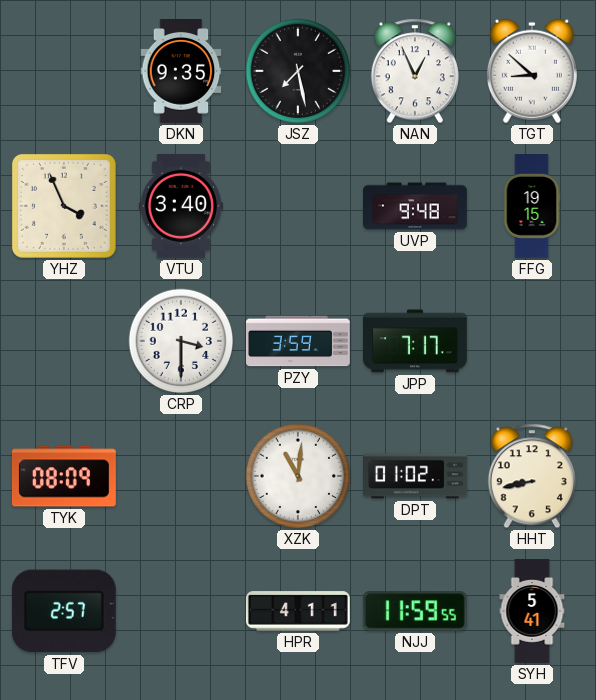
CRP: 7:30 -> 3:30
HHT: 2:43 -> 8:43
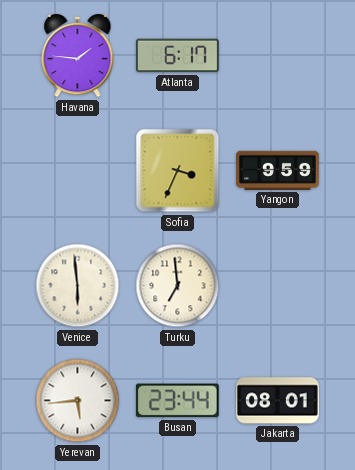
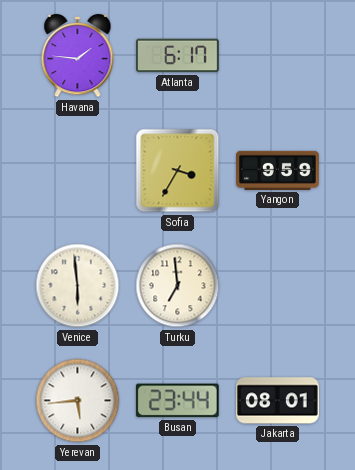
Sofia: 3:34 -> 3:35
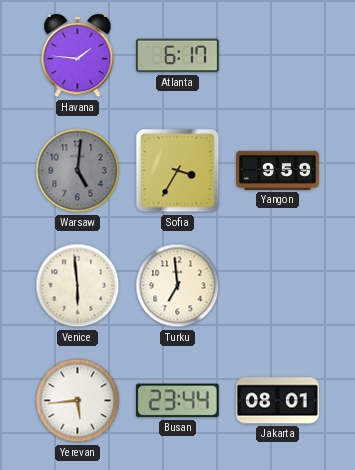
Warsaw: none -> 5:01
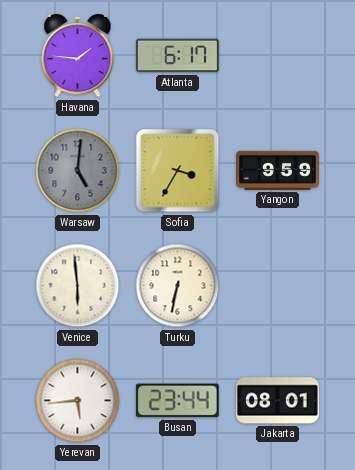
Turku: 6:59 -> 6:32
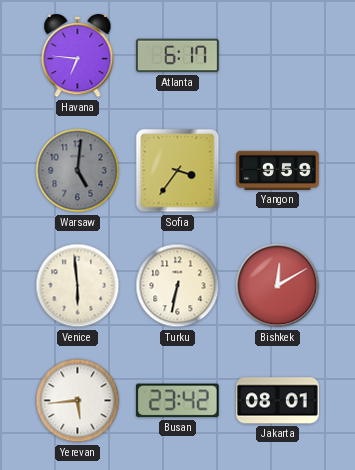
Havana: 1:46 -> 6:46
Sofia: 3:35 -> 3:36
Bishkek: none -> 12:10
Busan: 23:44 -> 23:42
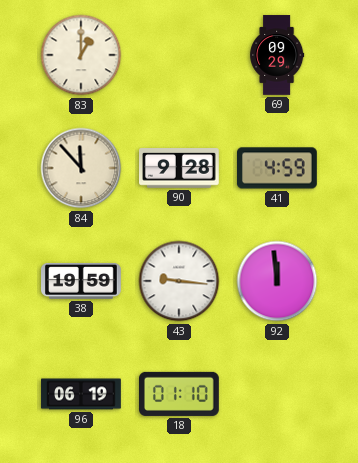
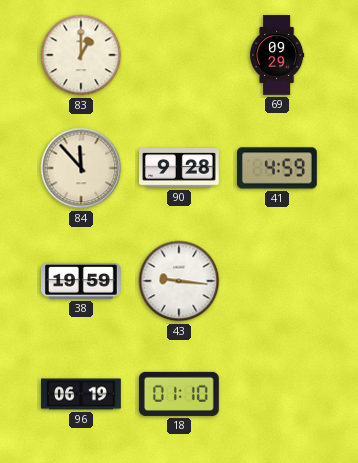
92: 11:59 -> none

-------

**STATED EXERCISE**
How many lines in the records contain the string "none"? Reply with the number alone.

**EXERCISE OUTPUT**
3